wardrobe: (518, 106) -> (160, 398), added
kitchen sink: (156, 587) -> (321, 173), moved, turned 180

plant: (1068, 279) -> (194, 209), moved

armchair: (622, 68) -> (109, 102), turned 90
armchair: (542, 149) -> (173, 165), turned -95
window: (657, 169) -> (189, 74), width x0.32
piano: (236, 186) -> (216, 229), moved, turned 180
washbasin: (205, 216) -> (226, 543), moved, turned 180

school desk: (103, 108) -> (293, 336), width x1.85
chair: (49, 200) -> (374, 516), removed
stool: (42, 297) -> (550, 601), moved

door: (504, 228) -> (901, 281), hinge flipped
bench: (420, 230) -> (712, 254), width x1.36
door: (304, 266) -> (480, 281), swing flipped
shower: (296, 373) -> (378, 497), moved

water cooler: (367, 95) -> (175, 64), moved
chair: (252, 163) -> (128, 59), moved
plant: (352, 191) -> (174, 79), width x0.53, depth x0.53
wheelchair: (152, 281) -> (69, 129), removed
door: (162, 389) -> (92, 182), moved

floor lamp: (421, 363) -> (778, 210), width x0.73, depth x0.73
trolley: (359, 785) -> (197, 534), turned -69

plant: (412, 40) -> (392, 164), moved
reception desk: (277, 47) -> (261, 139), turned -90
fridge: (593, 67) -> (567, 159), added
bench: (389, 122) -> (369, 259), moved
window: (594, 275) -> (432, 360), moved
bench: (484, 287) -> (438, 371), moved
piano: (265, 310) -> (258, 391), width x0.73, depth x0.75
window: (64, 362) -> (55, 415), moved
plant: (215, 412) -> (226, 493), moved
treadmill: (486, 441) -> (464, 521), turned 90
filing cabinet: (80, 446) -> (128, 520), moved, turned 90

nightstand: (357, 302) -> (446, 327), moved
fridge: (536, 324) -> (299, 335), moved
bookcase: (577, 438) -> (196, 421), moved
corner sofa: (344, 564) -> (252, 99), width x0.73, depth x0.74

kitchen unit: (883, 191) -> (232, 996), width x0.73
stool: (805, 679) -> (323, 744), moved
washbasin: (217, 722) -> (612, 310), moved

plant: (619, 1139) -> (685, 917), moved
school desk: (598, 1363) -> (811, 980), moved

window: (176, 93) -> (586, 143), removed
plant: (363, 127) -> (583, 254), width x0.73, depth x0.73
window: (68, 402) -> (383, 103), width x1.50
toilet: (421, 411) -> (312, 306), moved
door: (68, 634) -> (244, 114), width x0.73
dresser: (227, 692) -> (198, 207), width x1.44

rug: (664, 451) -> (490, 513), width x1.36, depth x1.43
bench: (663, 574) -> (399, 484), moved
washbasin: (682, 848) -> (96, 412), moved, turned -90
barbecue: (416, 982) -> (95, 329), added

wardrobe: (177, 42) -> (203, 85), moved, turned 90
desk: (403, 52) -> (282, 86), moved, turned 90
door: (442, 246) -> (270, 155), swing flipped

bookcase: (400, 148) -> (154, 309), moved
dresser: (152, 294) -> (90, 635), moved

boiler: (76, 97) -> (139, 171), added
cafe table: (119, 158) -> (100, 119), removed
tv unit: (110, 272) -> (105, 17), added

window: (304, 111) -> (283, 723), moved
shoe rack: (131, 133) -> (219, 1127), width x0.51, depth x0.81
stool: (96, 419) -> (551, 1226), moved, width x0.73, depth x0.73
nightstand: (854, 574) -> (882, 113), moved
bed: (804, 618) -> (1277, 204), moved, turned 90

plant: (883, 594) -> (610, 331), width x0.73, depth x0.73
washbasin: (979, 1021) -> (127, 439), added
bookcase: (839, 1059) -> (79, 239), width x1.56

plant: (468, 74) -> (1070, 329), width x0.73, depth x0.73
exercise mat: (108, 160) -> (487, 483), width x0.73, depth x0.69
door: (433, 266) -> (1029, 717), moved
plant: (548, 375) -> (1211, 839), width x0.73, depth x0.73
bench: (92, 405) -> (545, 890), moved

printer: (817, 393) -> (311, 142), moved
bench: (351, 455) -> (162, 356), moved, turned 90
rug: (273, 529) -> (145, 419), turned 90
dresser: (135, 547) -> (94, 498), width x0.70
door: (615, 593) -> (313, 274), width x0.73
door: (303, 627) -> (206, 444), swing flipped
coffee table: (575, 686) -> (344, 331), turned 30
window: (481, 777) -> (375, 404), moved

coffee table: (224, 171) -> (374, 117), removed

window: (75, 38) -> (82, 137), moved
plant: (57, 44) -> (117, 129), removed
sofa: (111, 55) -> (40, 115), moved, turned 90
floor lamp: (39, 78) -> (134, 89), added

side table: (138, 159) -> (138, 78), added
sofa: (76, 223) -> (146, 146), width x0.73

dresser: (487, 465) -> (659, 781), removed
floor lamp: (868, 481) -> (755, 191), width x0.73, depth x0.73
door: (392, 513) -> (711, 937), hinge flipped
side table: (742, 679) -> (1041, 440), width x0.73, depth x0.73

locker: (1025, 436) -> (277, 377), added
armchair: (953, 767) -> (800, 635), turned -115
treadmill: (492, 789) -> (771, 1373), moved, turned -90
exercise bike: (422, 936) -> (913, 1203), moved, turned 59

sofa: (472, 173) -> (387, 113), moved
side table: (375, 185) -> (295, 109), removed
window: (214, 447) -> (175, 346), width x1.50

+--

WHAT THIS TASK INVOLVES >>
Check each line in the records for the word "kitchen" and say how many have it, with nothing else.

TASK SOLUTION >>
2